**Required work:** Please write out exactly the lines of the data below from the line holding "U2: buffer 74LS07" through the line holding "C13: 150pF (U3/G1, n10) -> 150pF (+9V, GND)", and leave out the rest.
### Data supplied ###
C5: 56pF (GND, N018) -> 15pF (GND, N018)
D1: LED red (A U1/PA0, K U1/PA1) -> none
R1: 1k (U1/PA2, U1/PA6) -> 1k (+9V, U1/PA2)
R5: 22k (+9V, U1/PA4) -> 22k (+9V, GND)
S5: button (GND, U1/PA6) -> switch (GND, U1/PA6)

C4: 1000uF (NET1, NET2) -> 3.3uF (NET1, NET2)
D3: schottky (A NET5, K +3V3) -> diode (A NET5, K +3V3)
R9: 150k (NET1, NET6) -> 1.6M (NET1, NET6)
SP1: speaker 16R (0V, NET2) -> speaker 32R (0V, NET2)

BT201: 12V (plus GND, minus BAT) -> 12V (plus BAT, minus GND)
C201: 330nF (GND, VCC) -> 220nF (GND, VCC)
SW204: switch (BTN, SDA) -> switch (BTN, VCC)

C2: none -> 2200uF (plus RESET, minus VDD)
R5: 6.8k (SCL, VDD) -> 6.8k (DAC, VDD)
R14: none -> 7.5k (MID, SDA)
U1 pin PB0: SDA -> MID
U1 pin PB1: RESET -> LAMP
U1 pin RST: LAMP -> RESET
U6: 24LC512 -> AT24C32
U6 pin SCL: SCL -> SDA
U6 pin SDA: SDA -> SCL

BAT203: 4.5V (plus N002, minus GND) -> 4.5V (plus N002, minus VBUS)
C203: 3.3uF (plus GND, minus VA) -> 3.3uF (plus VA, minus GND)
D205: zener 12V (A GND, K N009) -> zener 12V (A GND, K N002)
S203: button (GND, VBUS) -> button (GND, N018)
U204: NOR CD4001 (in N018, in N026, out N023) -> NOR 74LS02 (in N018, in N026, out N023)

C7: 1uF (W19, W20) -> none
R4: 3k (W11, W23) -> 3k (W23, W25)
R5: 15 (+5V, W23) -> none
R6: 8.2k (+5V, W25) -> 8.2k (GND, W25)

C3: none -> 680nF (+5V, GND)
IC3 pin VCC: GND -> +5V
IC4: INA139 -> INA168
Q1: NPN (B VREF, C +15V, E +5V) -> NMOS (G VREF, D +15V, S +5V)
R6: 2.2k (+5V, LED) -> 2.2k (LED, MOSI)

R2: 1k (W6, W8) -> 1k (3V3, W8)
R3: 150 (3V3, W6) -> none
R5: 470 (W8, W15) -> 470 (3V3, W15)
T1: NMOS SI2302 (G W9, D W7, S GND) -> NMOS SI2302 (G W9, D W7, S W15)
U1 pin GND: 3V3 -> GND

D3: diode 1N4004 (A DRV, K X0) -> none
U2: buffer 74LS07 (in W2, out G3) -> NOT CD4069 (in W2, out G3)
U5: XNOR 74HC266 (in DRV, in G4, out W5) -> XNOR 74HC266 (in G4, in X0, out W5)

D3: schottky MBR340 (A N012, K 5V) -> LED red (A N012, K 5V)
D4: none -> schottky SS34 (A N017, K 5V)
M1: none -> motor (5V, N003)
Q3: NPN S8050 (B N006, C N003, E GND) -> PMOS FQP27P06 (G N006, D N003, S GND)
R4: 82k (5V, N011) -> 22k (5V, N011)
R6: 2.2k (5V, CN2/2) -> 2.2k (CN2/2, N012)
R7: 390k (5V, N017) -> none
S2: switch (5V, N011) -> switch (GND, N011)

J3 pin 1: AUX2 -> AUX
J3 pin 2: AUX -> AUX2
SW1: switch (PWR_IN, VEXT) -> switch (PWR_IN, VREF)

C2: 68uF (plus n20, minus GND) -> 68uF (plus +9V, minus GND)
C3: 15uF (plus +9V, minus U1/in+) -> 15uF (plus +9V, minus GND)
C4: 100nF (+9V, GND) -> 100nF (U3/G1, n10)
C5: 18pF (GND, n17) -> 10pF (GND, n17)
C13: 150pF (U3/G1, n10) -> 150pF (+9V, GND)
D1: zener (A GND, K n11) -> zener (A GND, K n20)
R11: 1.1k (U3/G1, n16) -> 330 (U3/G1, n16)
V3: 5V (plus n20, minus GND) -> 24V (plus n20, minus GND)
###
**Answer to this problem:**
U2: buffer 74LS07 (in W2, out G3) -> NOT CD4069 (in W2, out G3)
U5: XNOR 74HC266 (in DRV, in G4, out W5) -> XNOR 74HC266 (in G4, in X0, out W5)

D3: schottky MBR340 (A N012, K 5V) -> LED red (A N012, K 5V)
D4: none -> schottky SS34 (A N017, K 5V)
M1: none -> motor (5V, N003)
Q3: NPN S8050 (B N006, C N003, E GND) -> PMOS FQP27P06 (G N006, D N003, S GND)
R4: 82k (5V, N011) -> 22k (5V, N011)
R6: 2.2k (5V, CN2/2) -> 2.2k (CN2/2, N012)
R7: 390k (5V, N017) -> none
S2: switch (5V, N011) -> switch (GND, N011)

J3 pin 1: AUX2 -> AUX
J3 pin 2: AUX -> AUX2
SW1: switch (PWR_IN, VEXT) -> switch (PWR_IN, VREF)

C2: 68uF (plus n20, minus GND) -> 68uF (plus +9V, minus GND)
C3: 15uF (plus +9V, minus U1/in+) -> 15uF (plus +9V, minus GND)
C4: 100nF (+9V, GND) -> 100nF (U3/G1, n10)
C5: 18pF (GND, n17) -> 10pF (GND, n17)
C13: 150pF (U3/G1, n10) -> 150pF (+9V, GND)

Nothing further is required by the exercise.